> [Task goal]: Count the lines of the data that have the word "cyan", then report the number without anything else.
########################################
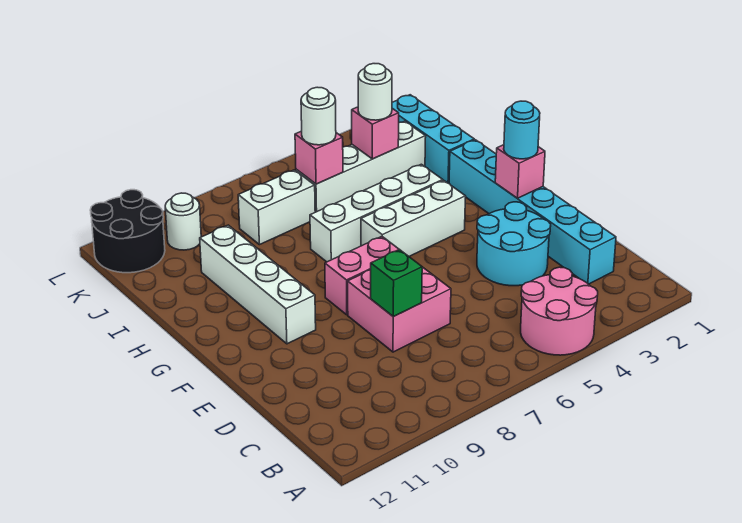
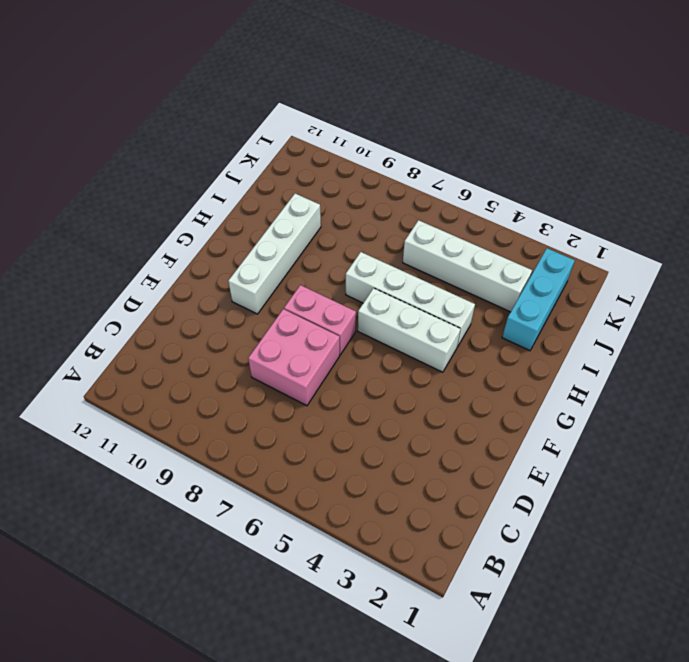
none -> pink 2x2 round brick [521,267,598,355]
none -> cyan 1x6 brick [449,140,616,284]
none -> cyan 2x2 round brick [477,202,551,286]

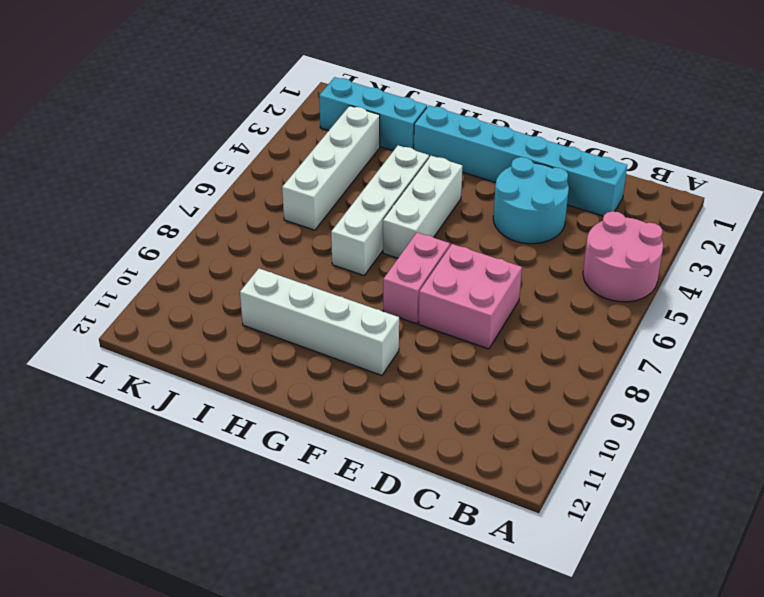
none -> white 1x2 brick [238,170,315,245]
none -> white 1x1 round brick [165,193,201,250]
none -> black 2x2 round brick [90,190,165,273]

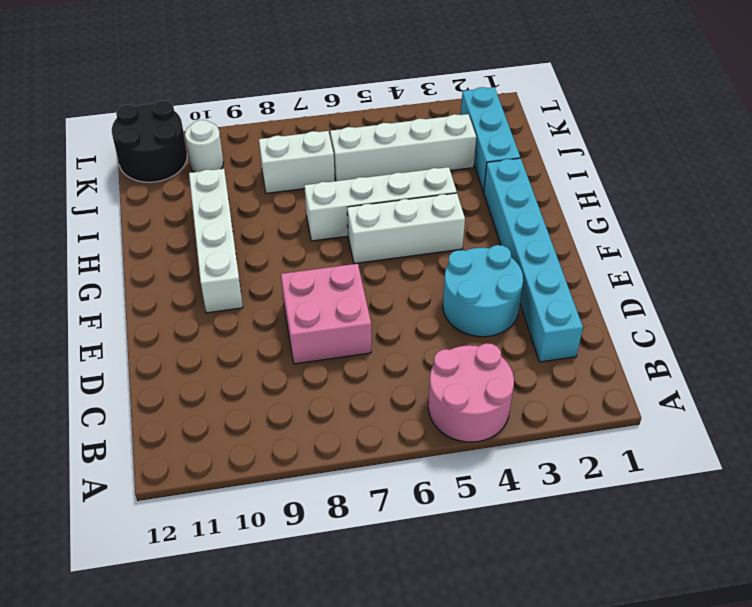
none -> pink 1x2 brick [325,236,399,315]
none -> green 1x1 brick [371,249,422,317]
none -> pink 1x1 brick [495,145,545,198]

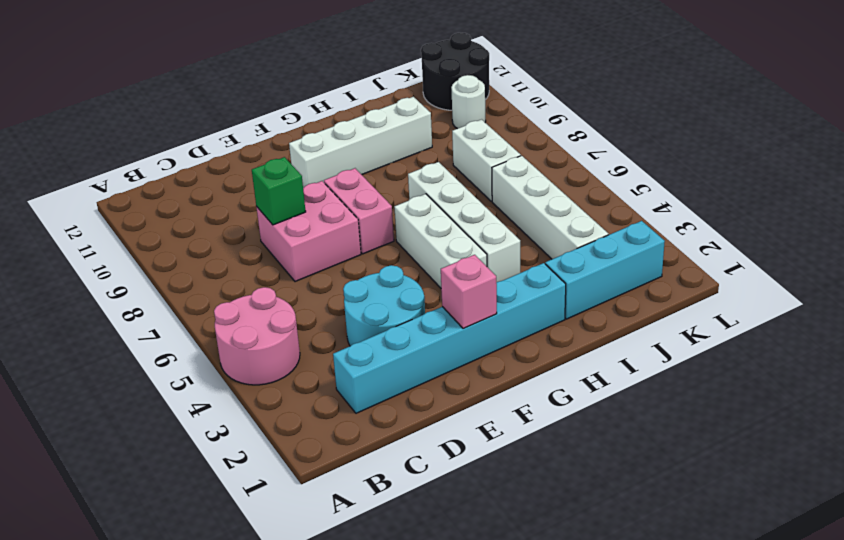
none -> pink 1x1 brick [352,107,399,159]
none -> pink 1x1 brick [295,131,343,184]
none -> cyan 1x1 round brick [504,101,540,159]

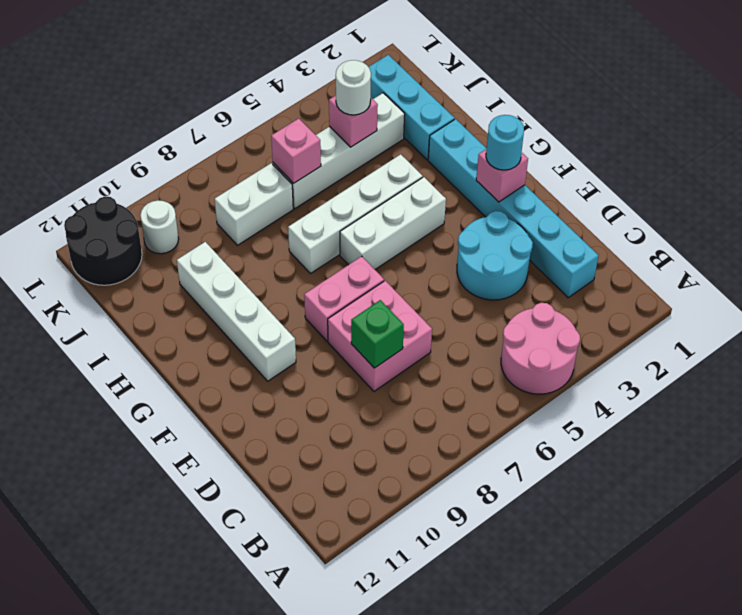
none -> white 1x1 round brick [301,87,336,145]

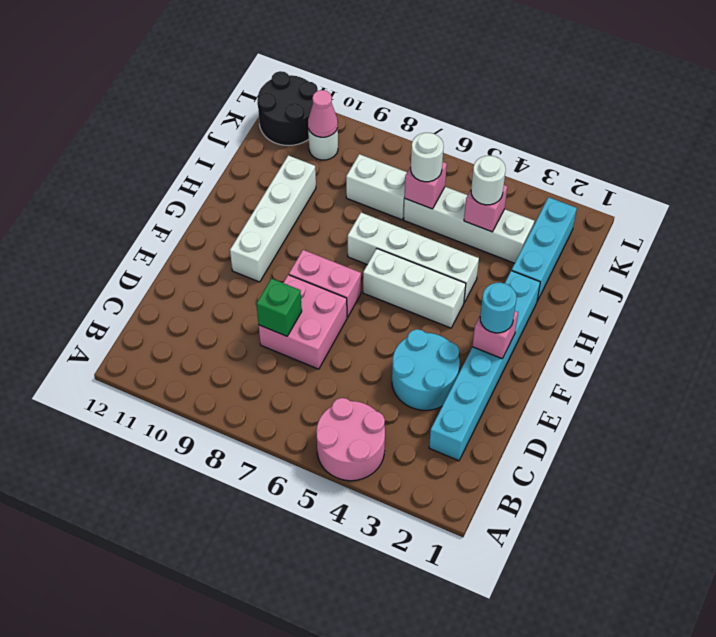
pink 1x1 cone [308,90,338,137] -> none

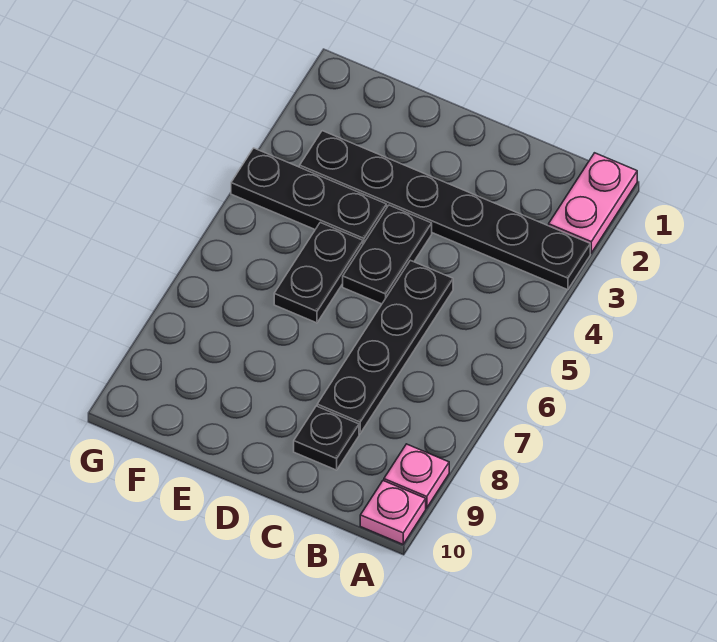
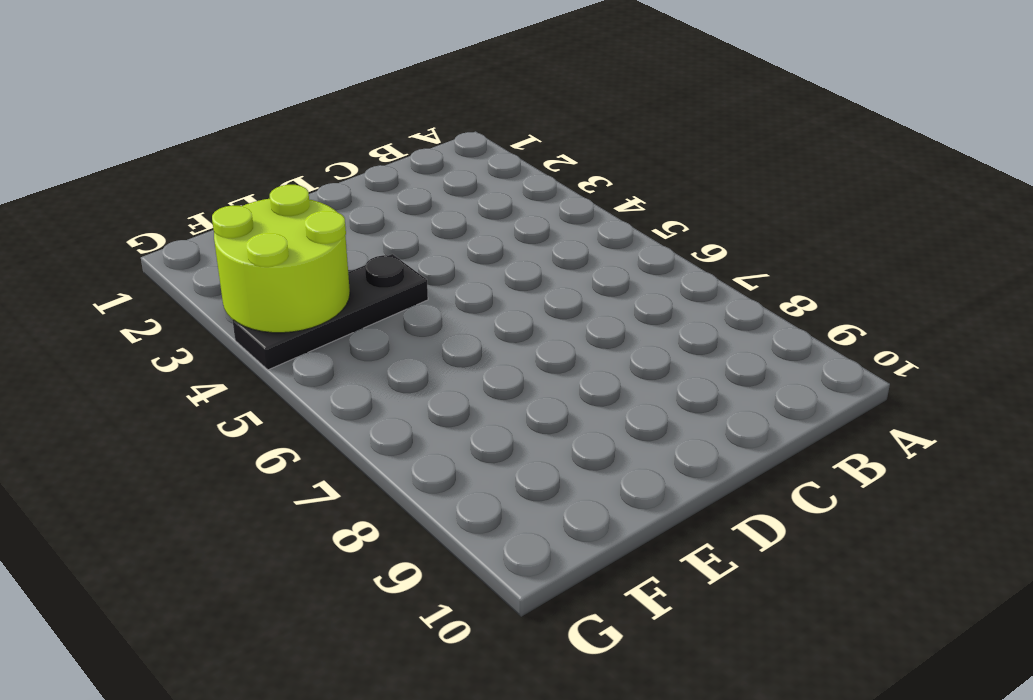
lime 2x2 round brick [212,185,350,333] -> none
none -> pink 1x2 plate [549,153,637,253]
none -> black 1x6 plate [300,131,590,290]

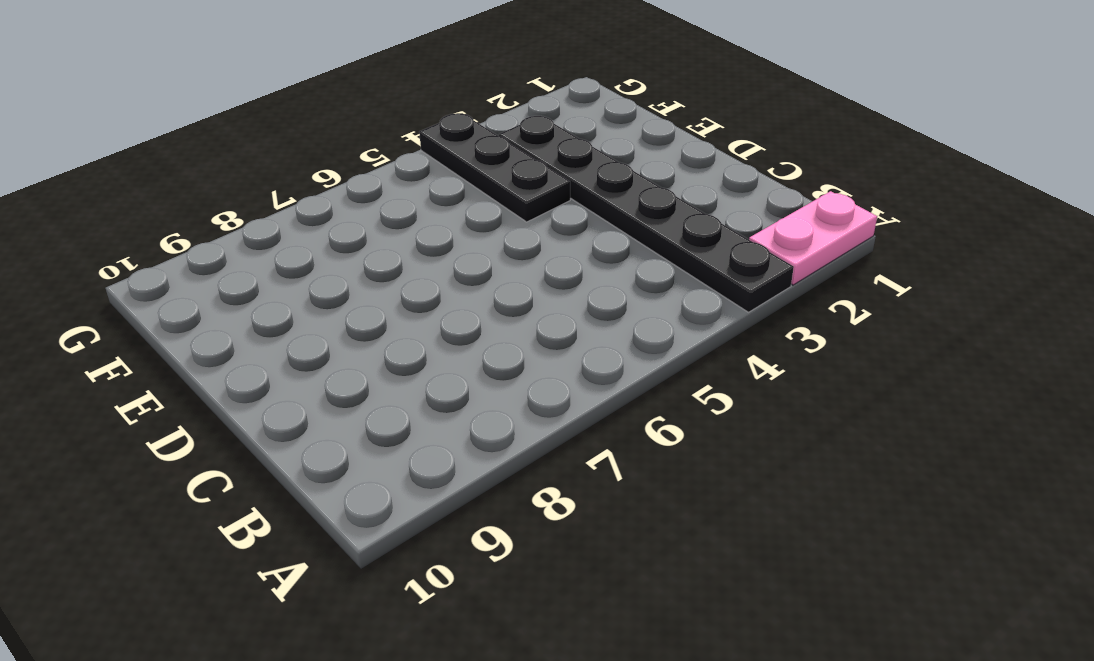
none -> pink 1x1 plate [384,444,449,508]
none -> pink 1x1 plate [360,481,426,544]

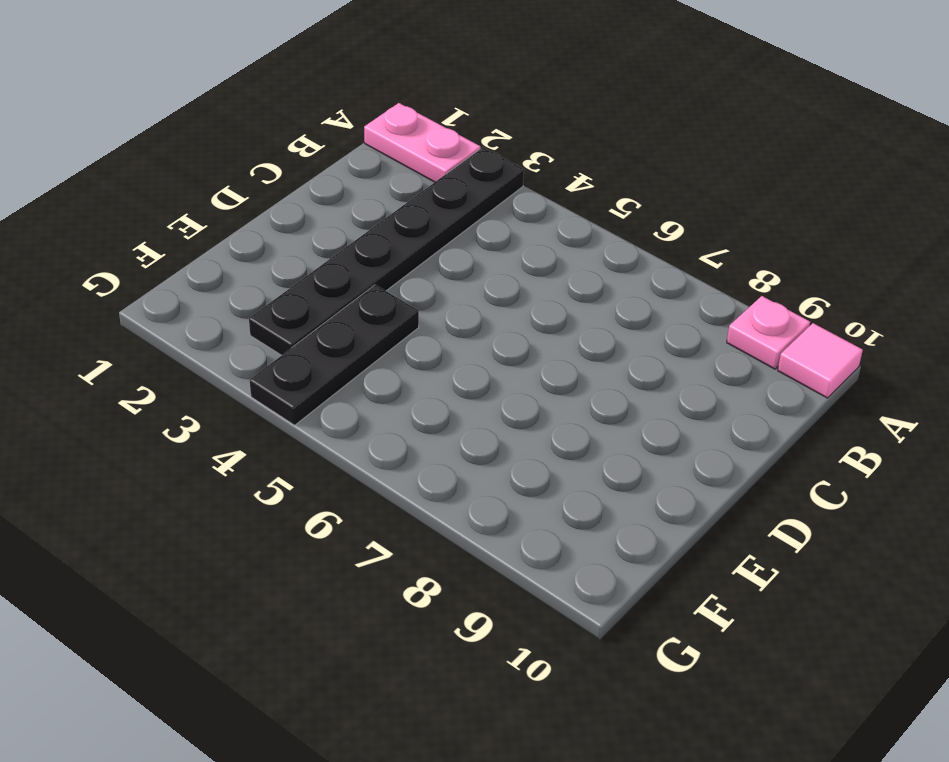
pink 1x1 tile [778,323,863,398] -> pink 1x1 plate [360,481,426,544]
none -> black 1x4 plate [317,260,453,434]
none -> black 1x1 plate [294,406,359,470]

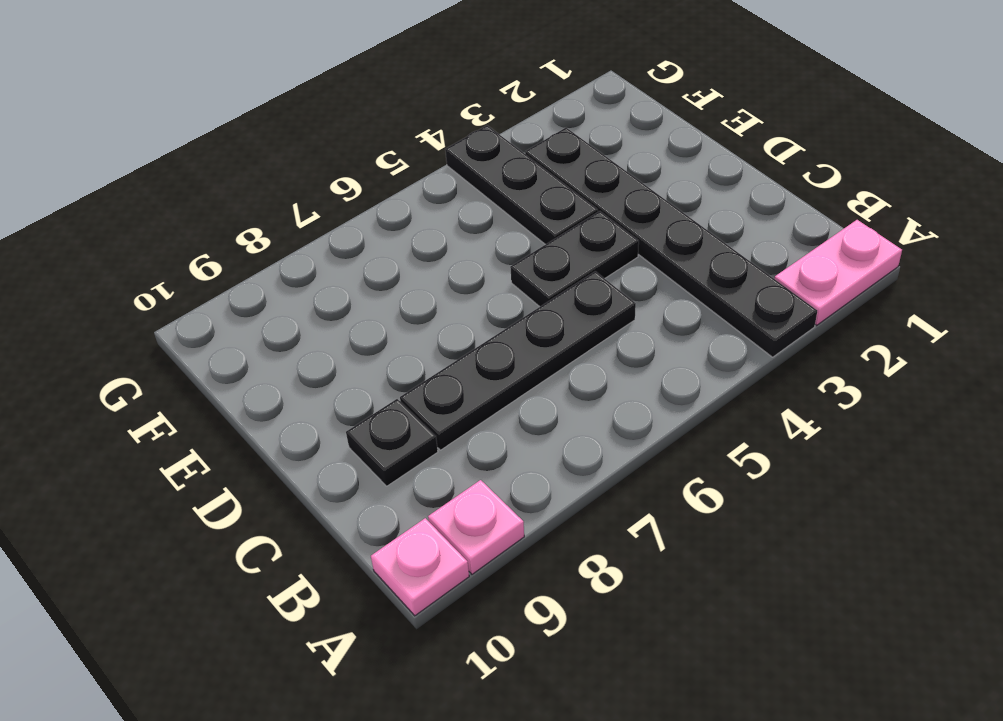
none -> black 1x2 plate [274,222,363,323]

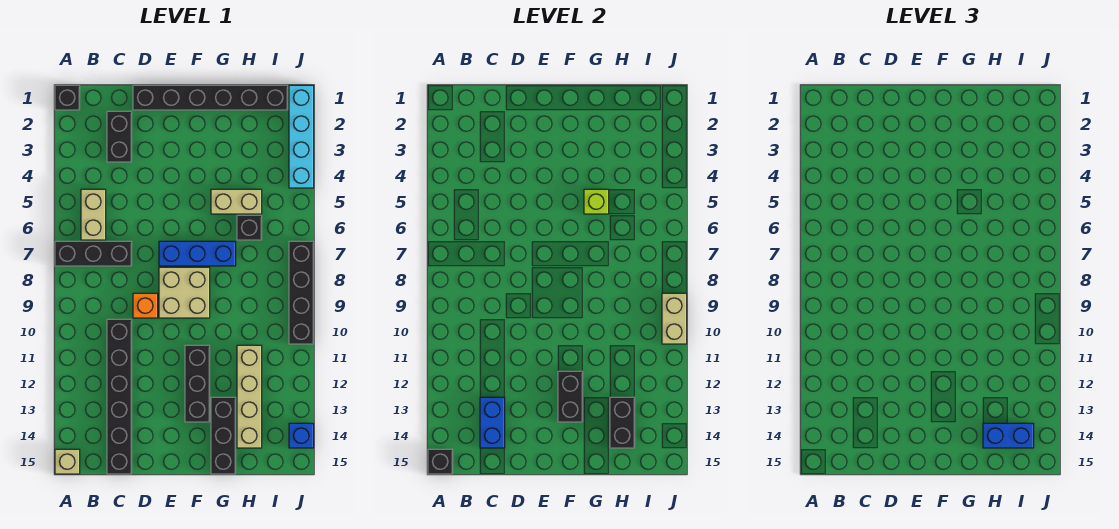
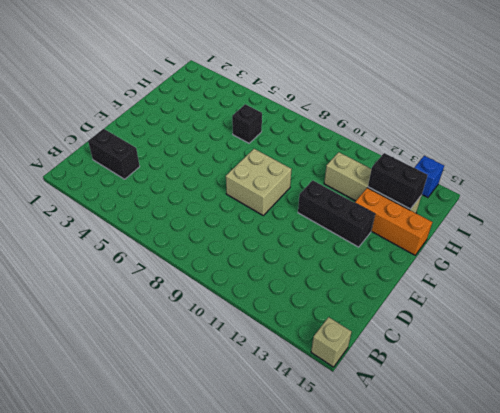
orange 1x3 brick [355,188,432,255] -> black 1x3 brick [211,397,236,474]
none -> black 1x1 brick [55,85,80,110]
none -> black 1x3 brick [55,241,132,266]
none -> tan 1x2 brick [81,189,106,240]

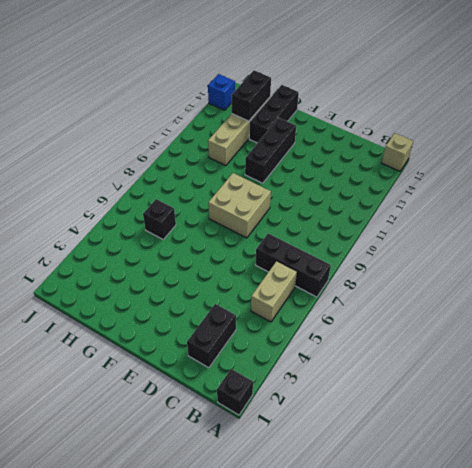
none -> black 1x6 brick [107,319,132,474]
none -> black 1x6 brick [133,85,288,110]
none -> orange 1x1 brick [133,293,158,318]

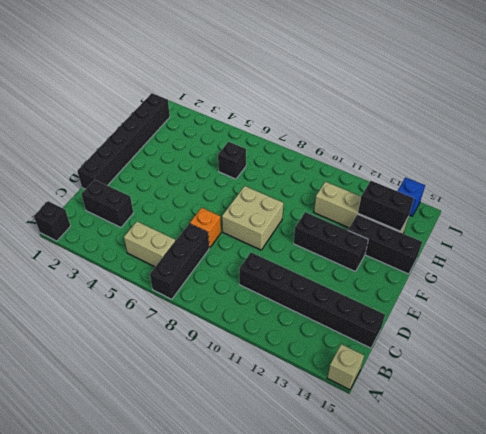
orange 1x1 brick [190,208,221,248] -> orange 1x1 brick moved to [133,293,158,318]
none -> blue 1x3 brick [159,241,236,266]
none -> tan 1x2 brick [211,189,262,214]
none -> cyan 1x4 brick [289,85,314,188]

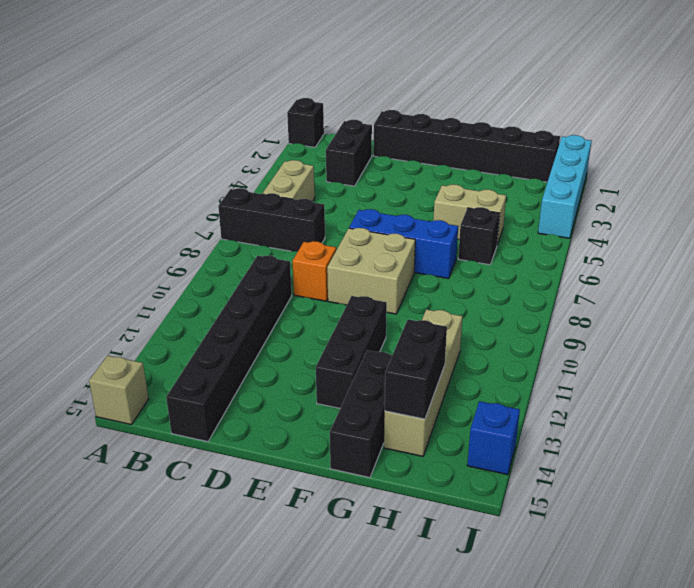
none -> black 1x4 brick [289,241,314,344]
none -> black 1x1 brick [428,449,453,474]
none -> blue 1x2 brick [480,397,505,448]

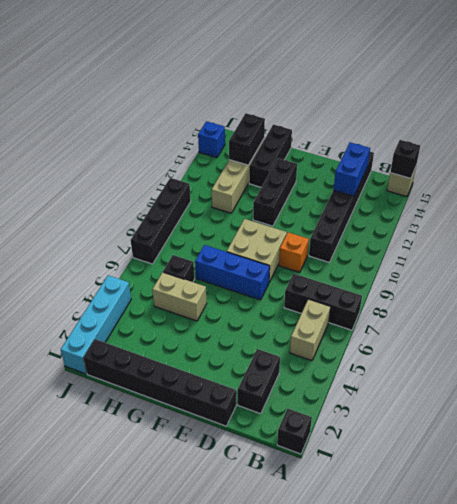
none -> black 1x2 brick [558,371,583,422]
none -> lime 1x1 brick [584,189,609,214]
none -> tan 1x2 brick [662,293,687,344]

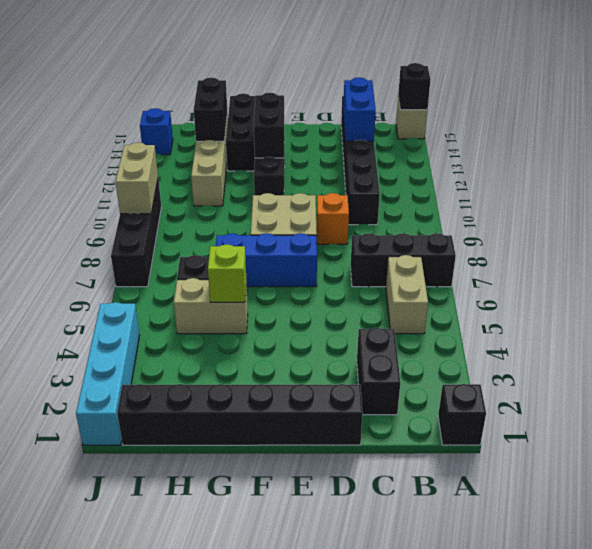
none -> blue 1x2 brick [983,423,1034,448]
########################################
> [Completed task]: 4